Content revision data
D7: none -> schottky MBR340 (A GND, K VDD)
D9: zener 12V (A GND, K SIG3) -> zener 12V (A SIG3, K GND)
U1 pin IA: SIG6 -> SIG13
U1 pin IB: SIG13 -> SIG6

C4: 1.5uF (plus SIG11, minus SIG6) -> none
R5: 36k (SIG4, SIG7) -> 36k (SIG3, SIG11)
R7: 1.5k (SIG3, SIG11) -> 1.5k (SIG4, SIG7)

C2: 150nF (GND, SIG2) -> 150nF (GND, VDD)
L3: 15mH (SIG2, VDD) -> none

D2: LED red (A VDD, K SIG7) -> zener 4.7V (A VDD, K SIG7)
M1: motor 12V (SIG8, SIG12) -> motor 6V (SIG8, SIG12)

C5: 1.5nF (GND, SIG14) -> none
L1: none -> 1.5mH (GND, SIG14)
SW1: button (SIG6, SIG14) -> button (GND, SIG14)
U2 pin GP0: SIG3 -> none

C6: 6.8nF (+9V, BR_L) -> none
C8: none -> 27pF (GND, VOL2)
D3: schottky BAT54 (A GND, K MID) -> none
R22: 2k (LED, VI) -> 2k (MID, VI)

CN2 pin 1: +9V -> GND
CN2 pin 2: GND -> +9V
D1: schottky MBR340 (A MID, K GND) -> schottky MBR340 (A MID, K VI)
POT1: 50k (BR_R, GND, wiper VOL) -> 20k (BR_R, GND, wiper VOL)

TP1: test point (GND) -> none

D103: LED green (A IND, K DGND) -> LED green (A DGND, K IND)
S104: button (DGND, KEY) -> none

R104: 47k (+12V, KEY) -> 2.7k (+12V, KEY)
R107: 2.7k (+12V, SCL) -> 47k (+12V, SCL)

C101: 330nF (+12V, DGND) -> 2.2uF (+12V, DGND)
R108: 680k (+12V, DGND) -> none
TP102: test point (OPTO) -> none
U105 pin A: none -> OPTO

■ Task requirements:
Copy, without any change, the lines from the one that contains "C101: 330nF (+12V, DGND)" to the final line of the entries above.

■ Task solution:
C101: 330nF (+12V, DGND) -> 2.2uF (+12V, DGND)
R108: 680k (+12V, DGND) -> none
TP102: test point (OPTO) -> none
U105 pin A: none -> OPTO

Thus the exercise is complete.